:: RECORDS SHOWN ::
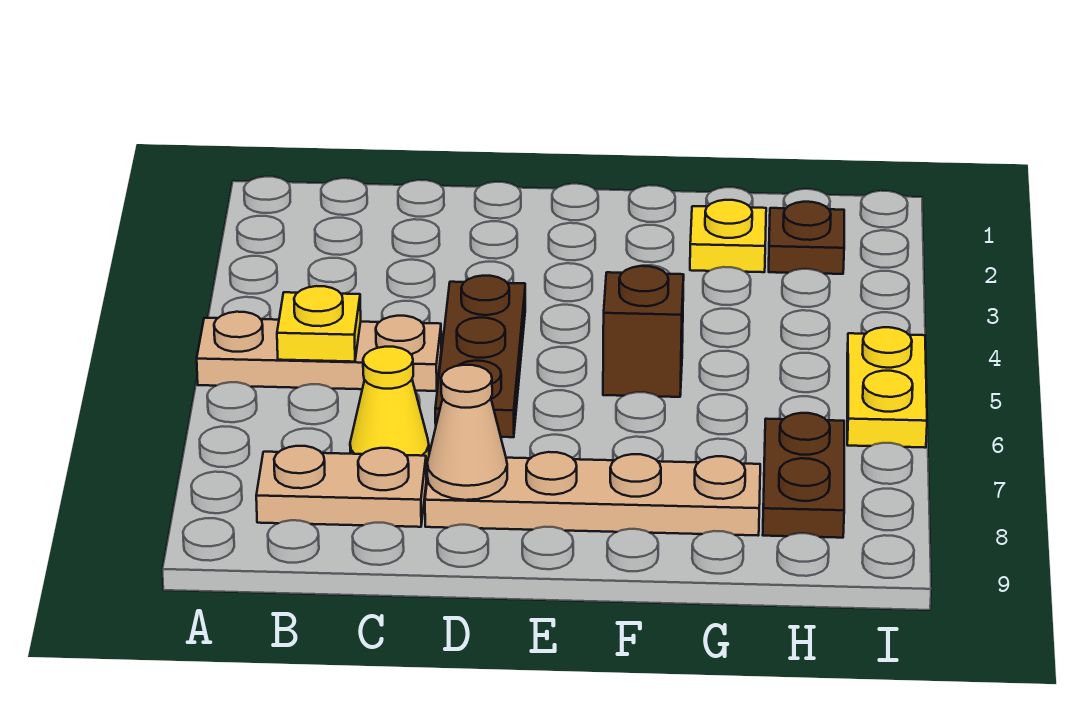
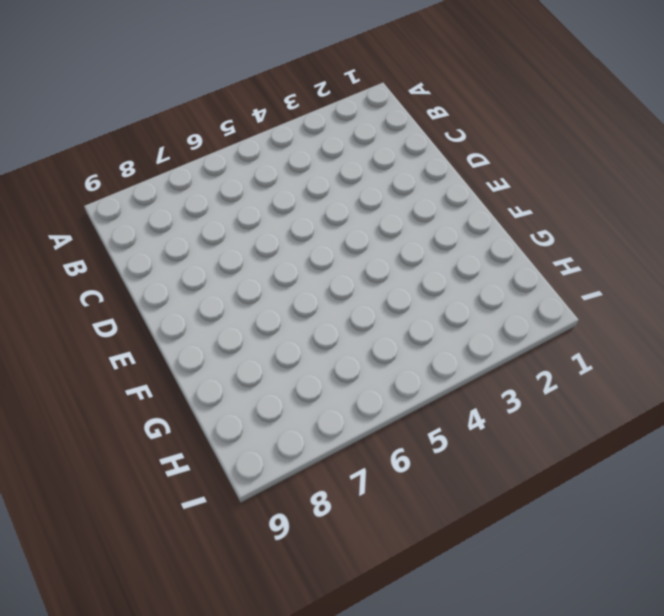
none -> tan plate A5:C5 level 1
none -> tan plate B8:C8 level 1
none -> yellow cone C7 level 1

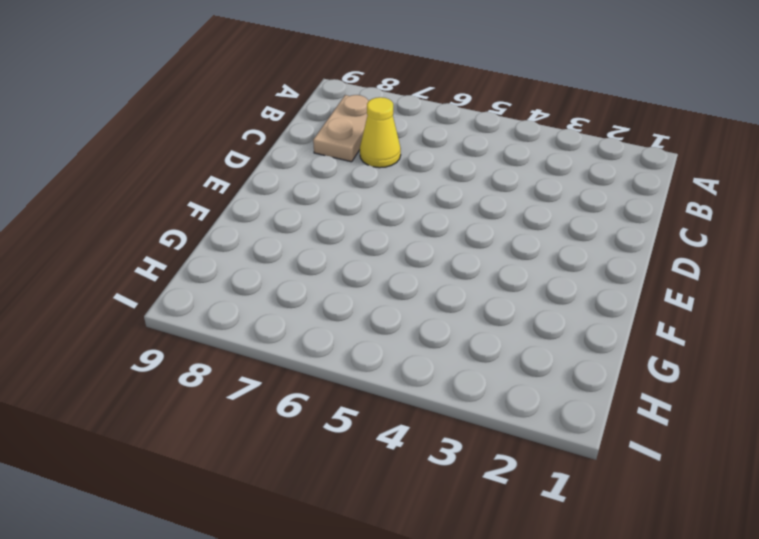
none -> tan plate A5:C5 level 1
none -> brown plate D4:D6 level 1
none -> tan plate D8:G8 level 1

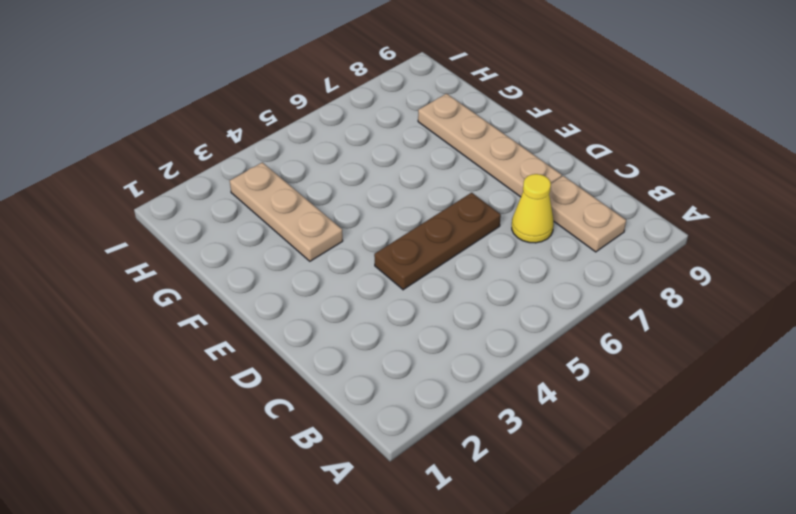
tan plate F3:H3 level 1 -> tan plate A5:C5 level 1
none -> brown brick F5 level 1
none -> yellow plate G2 level 1
none -> brown plate H2 level 1

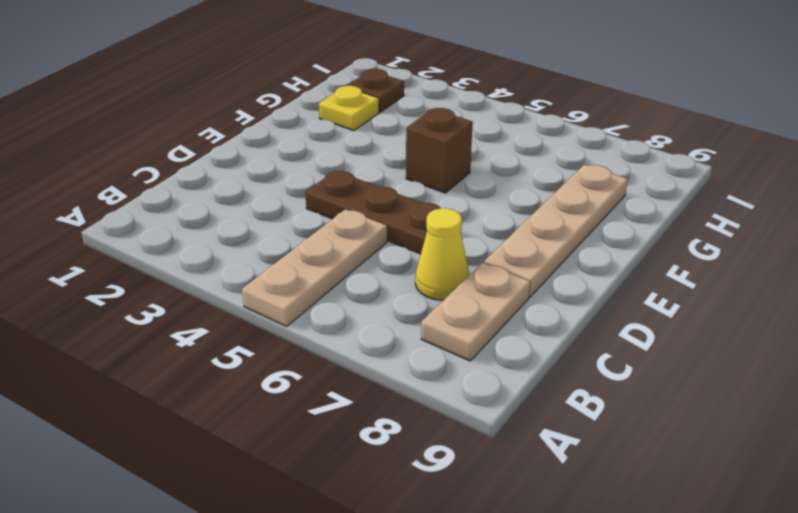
none -> brown plate H7:H8 level 1
none -> yellow plate I5:I6 level 1
none -> yellow plate B5 level 2

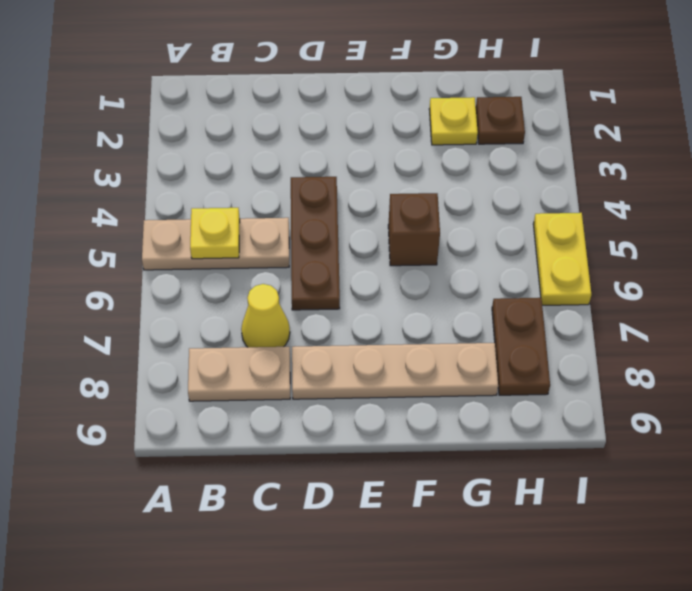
none -> tan cone D8 level 2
:::
### [EXERCISE INSTRUCTIONS]
Repeat every entry above precisely, leaving each picture out.

### [SOLUTION FOR THIS EXERCISE]
none -> tan plate A5:C5 level 1
none -> tan plate B8:C8 level 1
none -> yellow cone C7 level 1

none -> tan plate A5:C5 level 1
none -> brown plate D4:D6 level 1
none -> tan plate D8:G8 level 1

tan plate F3:H3 level 1 -> tan plate A5:C5 level 1
none -> brown brick F5 level 1
none -> yellow plate G2 level 1
none -> brown plate H2 level 1

none -> brown plate H7:H8 level 1
none -> yellow plate I5:I6 level 1
none -> yellow plate B5 level 2

none -> tan cone D8 level 2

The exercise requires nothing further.